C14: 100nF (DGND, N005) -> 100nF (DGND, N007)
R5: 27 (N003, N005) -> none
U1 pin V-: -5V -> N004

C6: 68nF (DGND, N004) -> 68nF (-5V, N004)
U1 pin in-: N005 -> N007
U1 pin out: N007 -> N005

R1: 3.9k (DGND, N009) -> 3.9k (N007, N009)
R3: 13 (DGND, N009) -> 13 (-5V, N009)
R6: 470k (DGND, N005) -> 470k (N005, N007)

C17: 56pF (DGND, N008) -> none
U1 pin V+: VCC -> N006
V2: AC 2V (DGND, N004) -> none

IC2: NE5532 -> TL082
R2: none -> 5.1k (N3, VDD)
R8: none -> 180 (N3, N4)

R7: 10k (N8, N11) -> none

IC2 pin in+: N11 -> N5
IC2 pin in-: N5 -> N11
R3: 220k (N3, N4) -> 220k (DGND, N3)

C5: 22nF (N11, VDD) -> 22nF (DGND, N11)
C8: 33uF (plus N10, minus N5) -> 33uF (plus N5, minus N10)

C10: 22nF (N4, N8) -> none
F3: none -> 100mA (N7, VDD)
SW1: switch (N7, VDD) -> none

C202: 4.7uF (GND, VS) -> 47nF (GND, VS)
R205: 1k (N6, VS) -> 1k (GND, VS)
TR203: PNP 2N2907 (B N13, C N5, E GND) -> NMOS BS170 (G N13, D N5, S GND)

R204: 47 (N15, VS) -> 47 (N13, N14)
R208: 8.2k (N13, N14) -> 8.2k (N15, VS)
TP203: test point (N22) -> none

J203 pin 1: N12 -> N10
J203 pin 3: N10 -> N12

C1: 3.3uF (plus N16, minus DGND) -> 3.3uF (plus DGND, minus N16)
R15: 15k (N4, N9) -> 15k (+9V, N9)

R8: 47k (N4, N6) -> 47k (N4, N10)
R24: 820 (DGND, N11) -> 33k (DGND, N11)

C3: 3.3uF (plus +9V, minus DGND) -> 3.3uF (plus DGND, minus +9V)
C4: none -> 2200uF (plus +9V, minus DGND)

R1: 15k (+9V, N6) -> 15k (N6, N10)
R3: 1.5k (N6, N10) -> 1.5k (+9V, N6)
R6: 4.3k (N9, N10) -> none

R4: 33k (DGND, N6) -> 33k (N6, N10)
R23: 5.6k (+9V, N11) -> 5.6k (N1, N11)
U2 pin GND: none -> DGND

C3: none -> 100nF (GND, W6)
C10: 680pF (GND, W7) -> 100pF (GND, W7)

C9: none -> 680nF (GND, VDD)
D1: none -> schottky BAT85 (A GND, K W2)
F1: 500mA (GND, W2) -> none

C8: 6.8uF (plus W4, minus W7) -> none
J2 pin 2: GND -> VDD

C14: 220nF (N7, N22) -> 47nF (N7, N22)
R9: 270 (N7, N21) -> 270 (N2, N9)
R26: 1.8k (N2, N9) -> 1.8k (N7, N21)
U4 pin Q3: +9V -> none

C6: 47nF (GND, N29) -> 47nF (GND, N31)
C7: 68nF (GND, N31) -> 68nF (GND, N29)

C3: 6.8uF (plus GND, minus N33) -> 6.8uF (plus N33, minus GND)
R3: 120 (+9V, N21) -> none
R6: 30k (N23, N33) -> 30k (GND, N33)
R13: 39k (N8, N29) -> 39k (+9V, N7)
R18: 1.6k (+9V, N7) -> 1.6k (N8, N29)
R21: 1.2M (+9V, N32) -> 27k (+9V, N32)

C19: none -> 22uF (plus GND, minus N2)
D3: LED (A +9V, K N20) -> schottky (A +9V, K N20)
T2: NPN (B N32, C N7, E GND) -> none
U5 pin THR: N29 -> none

WHAT TO PRODUCE> Copy, exactly as written, the lines above, beginning with the one that contains "R6: 30k (N23, N33) -> 30k (GND, N33)" and ending with the last.

RESPONSE TO THIS EXERCISE>
R6: 30k (N23, N33) -> 30k (GND, N33)
R13: 39k (N8, N29) -> 39k (+9V, N7)
R18: 1.6k (+9V, N7) -> 1.6k (N8, N29)
R21: 1.2M (+9V, N32) -> 27k (+9V, N32)

C19: none -> 22uF (plus GND, minus N2)
D3: LED (A +9V, K N20) -> schottky (A +9V, K N20)
T2: NPN (B N32, C N7, E GND) -> none
U5 pin THR: N29 -> none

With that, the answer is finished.